Find the line containing "J3 pin 2: GND -> PWR_IN" in the entries below. Reproduce that line and each one after it to the end, exactly, with no other lines.

## Entries shown

-------------------------

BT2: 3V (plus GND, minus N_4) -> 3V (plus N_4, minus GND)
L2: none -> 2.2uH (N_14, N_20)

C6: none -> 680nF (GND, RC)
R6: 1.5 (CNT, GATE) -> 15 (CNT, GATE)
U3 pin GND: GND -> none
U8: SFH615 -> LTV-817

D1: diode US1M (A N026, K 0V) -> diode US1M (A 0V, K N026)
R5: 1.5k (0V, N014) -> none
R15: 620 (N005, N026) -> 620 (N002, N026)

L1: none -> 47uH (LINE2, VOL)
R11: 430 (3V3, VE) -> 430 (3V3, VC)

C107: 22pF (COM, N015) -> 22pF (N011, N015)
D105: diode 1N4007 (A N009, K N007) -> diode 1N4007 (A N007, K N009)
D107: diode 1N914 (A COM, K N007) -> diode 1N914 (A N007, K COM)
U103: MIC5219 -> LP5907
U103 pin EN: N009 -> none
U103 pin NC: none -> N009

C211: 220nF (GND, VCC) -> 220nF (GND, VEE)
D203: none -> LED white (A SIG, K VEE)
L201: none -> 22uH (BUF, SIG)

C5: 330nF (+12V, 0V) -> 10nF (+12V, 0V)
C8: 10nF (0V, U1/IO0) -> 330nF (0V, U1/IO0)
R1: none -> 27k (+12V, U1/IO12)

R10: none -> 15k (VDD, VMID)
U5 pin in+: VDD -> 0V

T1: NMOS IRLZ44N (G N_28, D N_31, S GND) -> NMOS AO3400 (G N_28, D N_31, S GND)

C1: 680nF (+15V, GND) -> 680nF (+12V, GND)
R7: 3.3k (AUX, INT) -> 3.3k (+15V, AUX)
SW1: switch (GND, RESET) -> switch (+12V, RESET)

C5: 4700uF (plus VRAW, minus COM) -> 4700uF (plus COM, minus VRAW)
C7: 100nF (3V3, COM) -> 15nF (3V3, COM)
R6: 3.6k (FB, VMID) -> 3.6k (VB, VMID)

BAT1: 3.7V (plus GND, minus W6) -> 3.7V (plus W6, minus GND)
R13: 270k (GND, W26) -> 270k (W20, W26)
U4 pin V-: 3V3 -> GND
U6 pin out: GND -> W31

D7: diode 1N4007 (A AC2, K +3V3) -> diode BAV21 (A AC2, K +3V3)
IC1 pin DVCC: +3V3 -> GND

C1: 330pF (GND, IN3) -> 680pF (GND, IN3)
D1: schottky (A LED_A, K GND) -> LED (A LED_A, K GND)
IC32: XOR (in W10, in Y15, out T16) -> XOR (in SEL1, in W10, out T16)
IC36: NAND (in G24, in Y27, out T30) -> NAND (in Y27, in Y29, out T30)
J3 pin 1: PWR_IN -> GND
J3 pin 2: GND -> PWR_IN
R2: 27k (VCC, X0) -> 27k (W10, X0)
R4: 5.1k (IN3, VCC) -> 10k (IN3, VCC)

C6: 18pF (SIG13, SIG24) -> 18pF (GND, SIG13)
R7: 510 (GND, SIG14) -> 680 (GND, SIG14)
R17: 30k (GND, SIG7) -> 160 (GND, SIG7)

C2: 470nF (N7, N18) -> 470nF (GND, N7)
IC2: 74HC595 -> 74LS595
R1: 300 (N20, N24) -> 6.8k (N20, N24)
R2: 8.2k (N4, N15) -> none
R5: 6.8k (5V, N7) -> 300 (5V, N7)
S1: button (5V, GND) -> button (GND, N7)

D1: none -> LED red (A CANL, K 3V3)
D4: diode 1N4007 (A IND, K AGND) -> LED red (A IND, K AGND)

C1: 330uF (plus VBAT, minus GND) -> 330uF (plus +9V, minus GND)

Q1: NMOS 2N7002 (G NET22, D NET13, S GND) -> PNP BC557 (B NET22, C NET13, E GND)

-------------------------

## The completed task
J3 pin 2: GND -> PWR_IN
R2: 27k (VCC, X0) -> 27k (W10, X0)
R4: 5.1k (IN3, VCC) -> 10k (IN3, VCC)

C6: 18pF (SIG13, SIG24) -> 18pF (GND, SIG13)
R7: 510 (GND, SIG14) -> 680 (GND, SIG14)
R17: 30k (GND, SIG7) -> 160 (GND, SIG7)

C2: 470nF (N7, N18) -> 470nF (GND, N7)
IC2: 74HC595 -> 74LS595
R1: 300 (N20, N24) -> 6.8k (N20, N24)
R2: 8.2k (N4, N15) -> none
R5: 6.8k (5V, N7) -> 300 (5V, N7)
S1: button (5V, GND) -> button (GND, N7)

D1: none -> LED red (A CANL, K 3V3)
D4: diode 1N4007 (A IND, K AGND) -> LED red (A IND, K AGND)

C1: 330uF (plus VBAT, minus GND) -> 330uF (plus +9V, minus GND)

Q1: NMOS 2N7002 (G NET22, D NET13, S GND) -> PNP BC557 (B NET22, C NET13, E GND)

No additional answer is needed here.